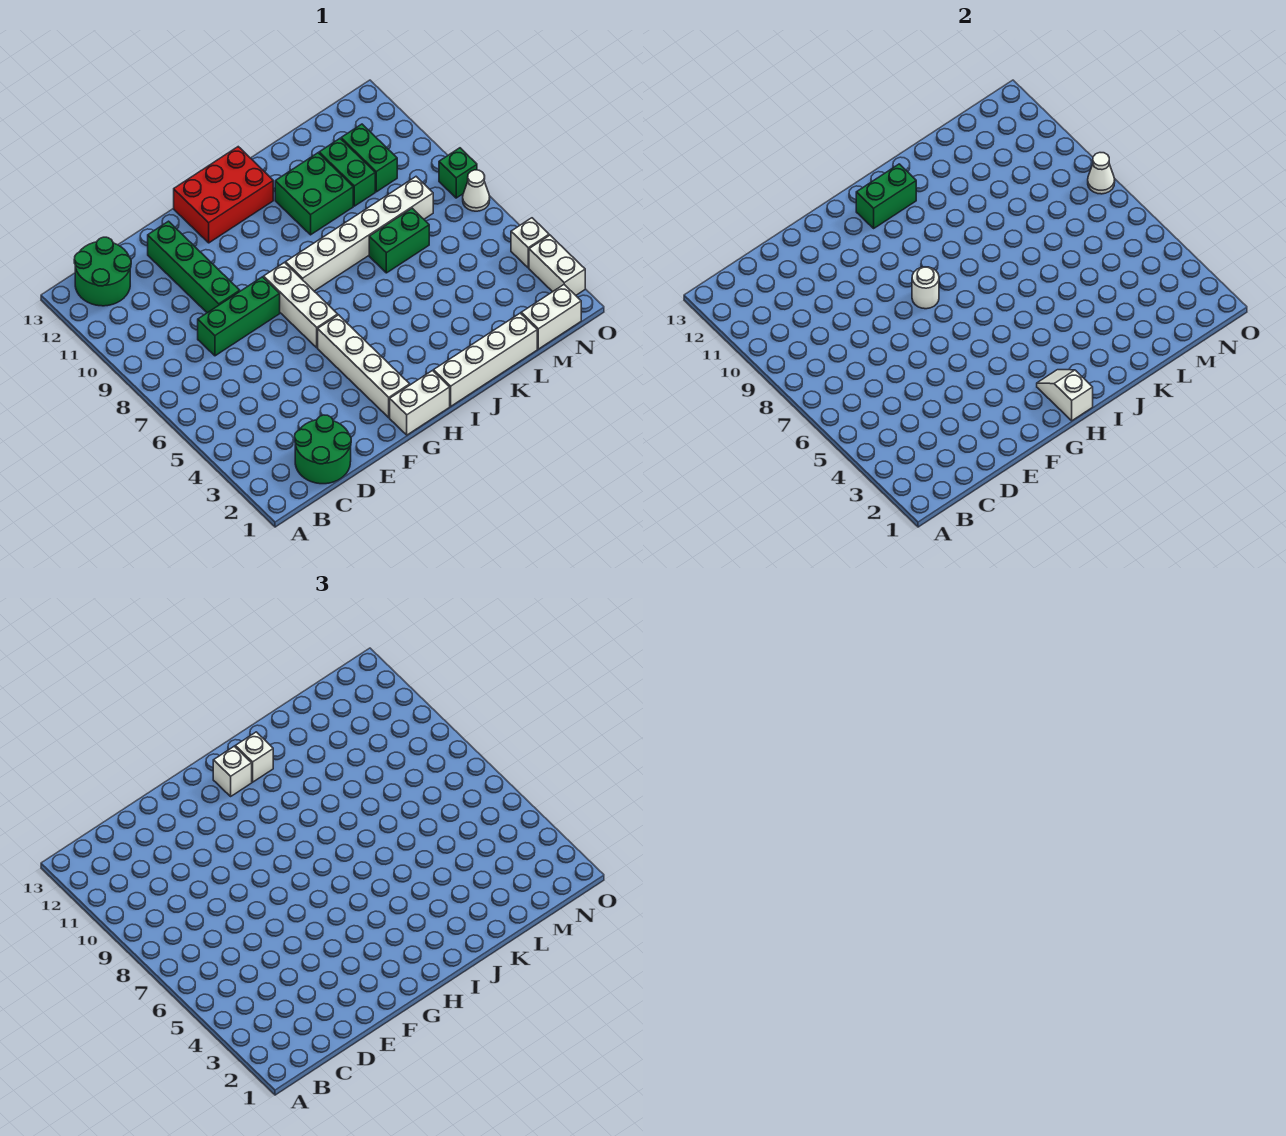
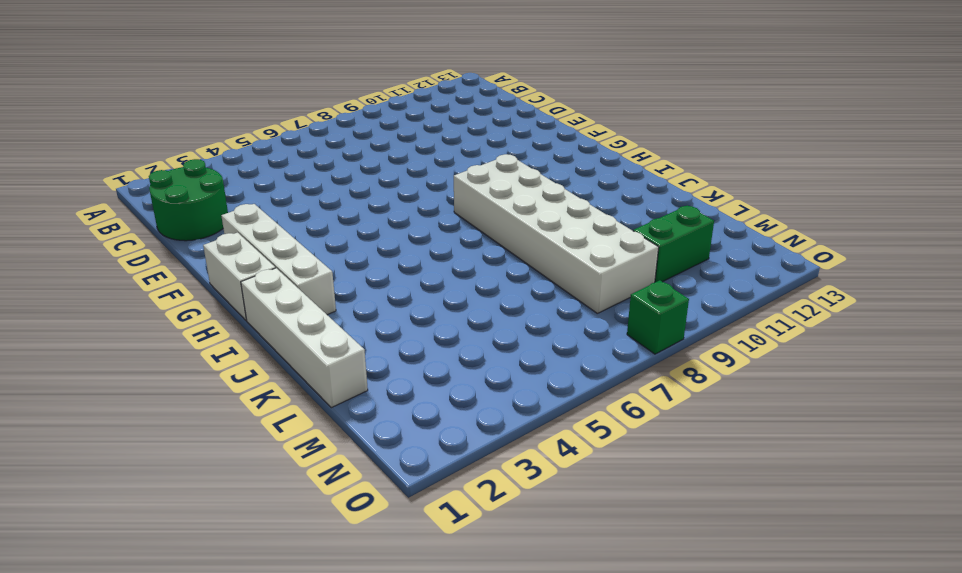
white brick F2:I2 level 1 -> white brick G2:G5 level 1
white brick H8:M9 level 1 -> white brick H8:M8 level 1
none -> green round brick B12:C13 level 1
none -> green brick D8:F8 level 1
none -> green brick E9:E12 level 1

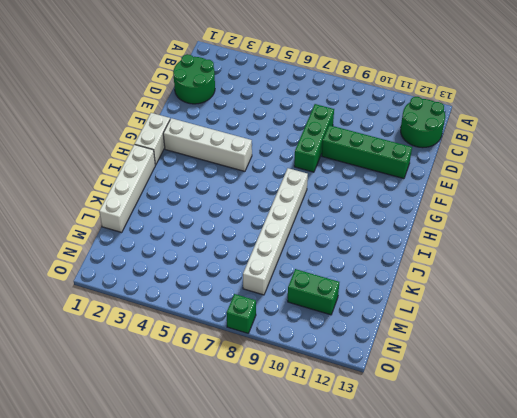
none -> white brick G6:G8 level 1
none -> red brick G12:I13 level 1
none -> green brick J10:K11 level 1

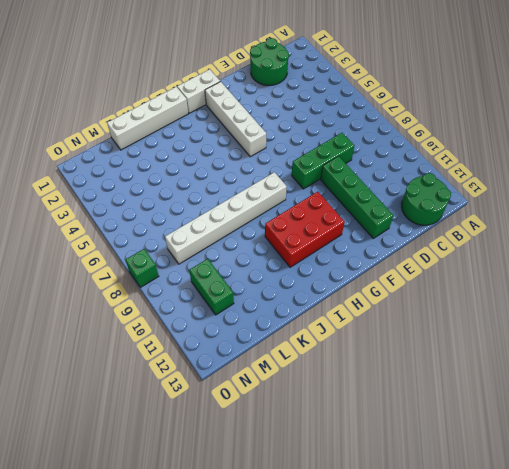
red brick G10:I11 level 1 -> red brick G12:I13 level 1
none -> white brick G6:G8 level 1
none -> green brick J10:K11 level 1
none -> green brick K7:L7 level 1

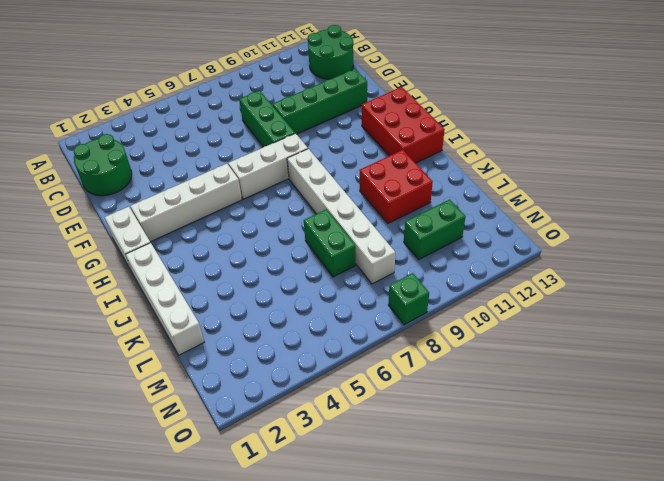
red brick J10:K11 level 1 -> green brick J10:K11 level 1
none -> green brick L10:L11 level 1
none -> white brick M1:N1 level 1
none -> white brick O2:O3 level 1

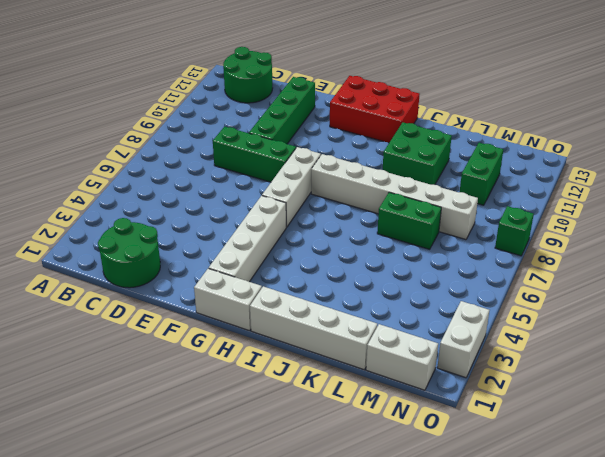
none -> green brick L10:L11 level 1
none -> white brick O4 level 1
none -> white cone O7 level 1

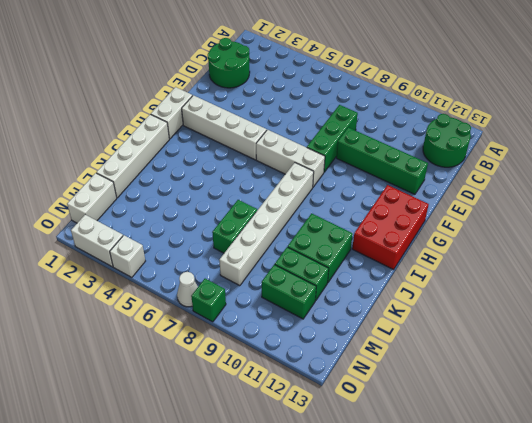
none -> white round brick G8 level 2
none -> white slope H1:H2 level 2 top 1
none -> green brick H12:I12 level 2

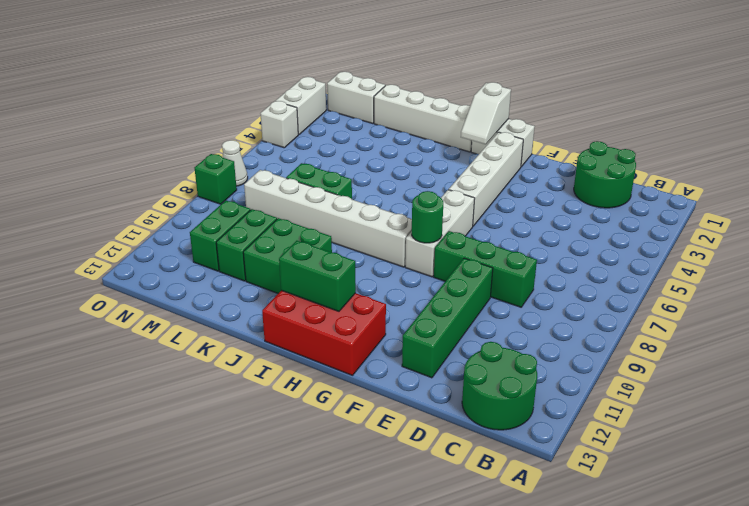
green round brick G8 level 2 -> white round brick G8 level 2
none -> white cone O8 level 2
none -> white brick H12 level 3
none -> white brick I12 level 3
...
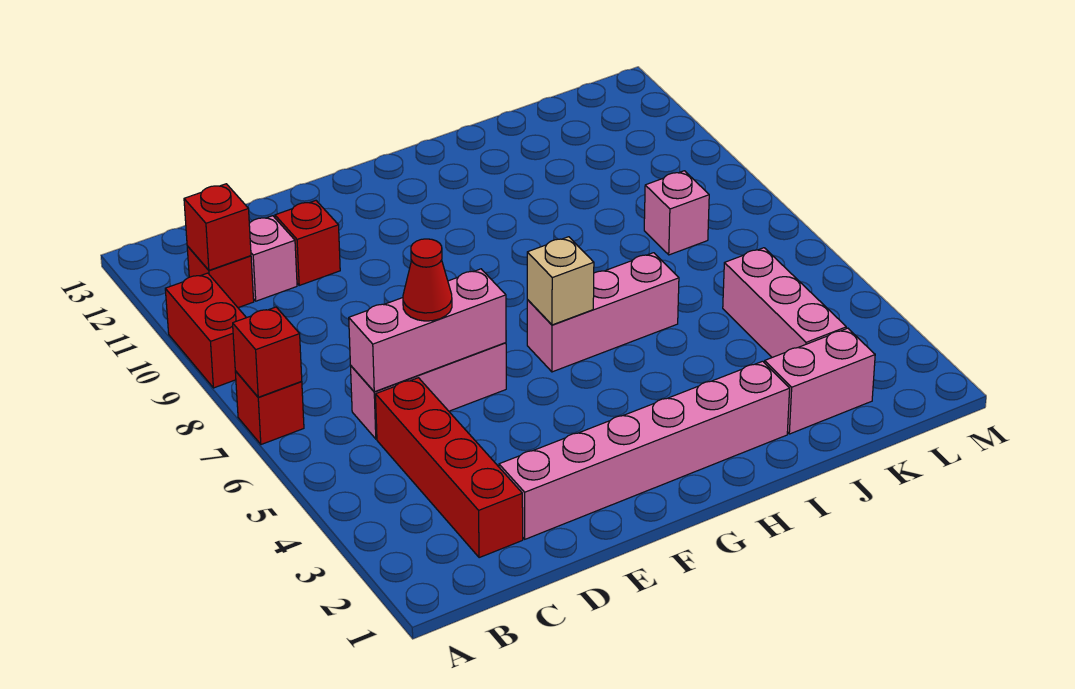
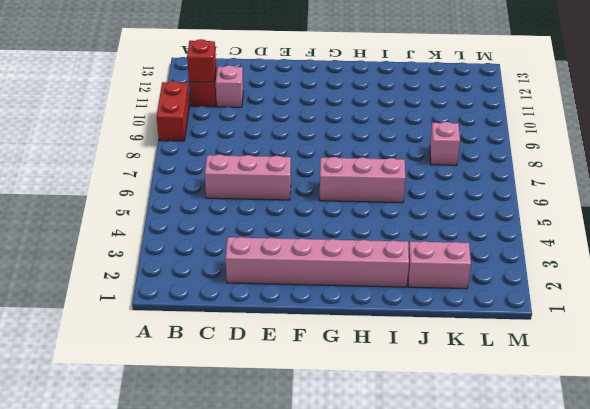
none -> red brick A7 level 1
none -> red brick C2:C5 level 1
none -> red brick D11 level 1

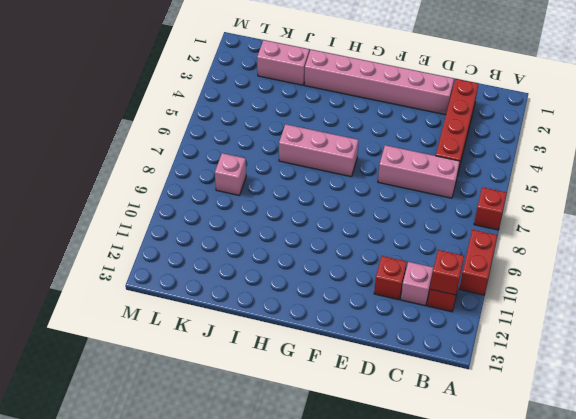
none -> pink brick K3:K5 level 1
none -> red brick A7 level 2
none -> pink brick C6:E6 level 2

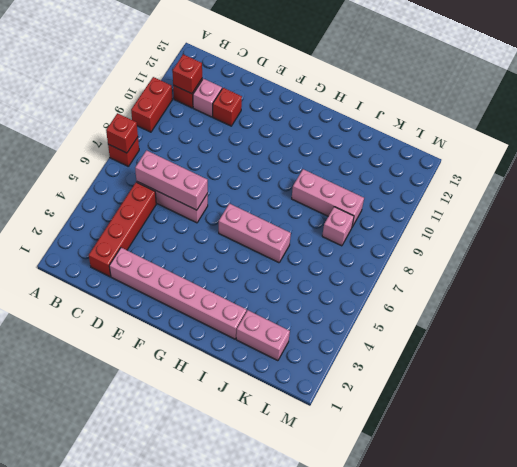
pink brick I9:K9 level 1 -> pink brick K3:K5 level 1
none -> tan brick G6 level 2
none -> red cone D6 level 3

**Work to complete**
Leaving out each picture, repeat exactly the lines above from the one that contains "none -> green brick K7:L7 level 1" through the one that contains "none -> white brick I12 level 3".

**Result of the task**
none -> green brick K7:L7 level 1

red brick J10:K11 level 1 -> green brick J10:K11 level 1
none -> green brick L10:L11 level 1
none -> white brick M1:N1 level 1
none -> white brick O2:O3 level 1

none -> green brick L10:L11 level 1
none -> white brick O4 level 1
none -> white cone O7 level 1

none -> white round brick G8 level 2
none -> white slope H1:H2 level 2 top 1
none -> green brick H12:I12 level 2

green round brick G8 level 2 -> white round brick G8 level 2
none -> white cone O8 level 2
none -> white brick H12 level 3
none -> white brick I12 level 3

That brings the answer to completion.